*** Supplied data ***

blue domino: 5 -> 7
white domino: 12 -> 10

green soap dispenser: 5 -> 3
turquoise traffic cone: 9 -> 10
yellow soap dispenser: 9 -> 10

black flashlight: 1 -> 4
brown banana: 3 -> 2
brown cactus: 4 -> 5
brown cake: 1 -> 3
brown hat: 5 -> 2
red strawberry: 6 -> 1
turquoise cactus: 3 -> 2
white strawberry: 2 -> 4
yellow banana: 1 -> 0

***
*** Supplied data ***

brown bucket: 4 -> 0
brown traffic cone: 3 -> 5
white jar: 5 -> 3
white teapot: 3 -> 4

***

Problem requirements
What are the lines above, starting at the one with "blue domino: 5 -> 7" and ending at the one with "yellow banana: 1 -> 0"? Give them again exactly, and only them.

Task answer
blue domino: 5 -> 7
white domino: 12 -> 10

green soap dispenser: 5 -> 3
turquoise traffic cone: 9 -> 10
yellow soap dispenser: 9 -> 10

black flashlight: 1 -> 4
brown banana: 3 -> 2
brown cactus: 4 -> 5
brown cake: 1 -> 3
brown hat: 5 -> 2
red strawberry: 6 -> 1
turquoise cactus: 3 -> 2
white strawberry: 2 -> 4
yellow banana: 1 -> 0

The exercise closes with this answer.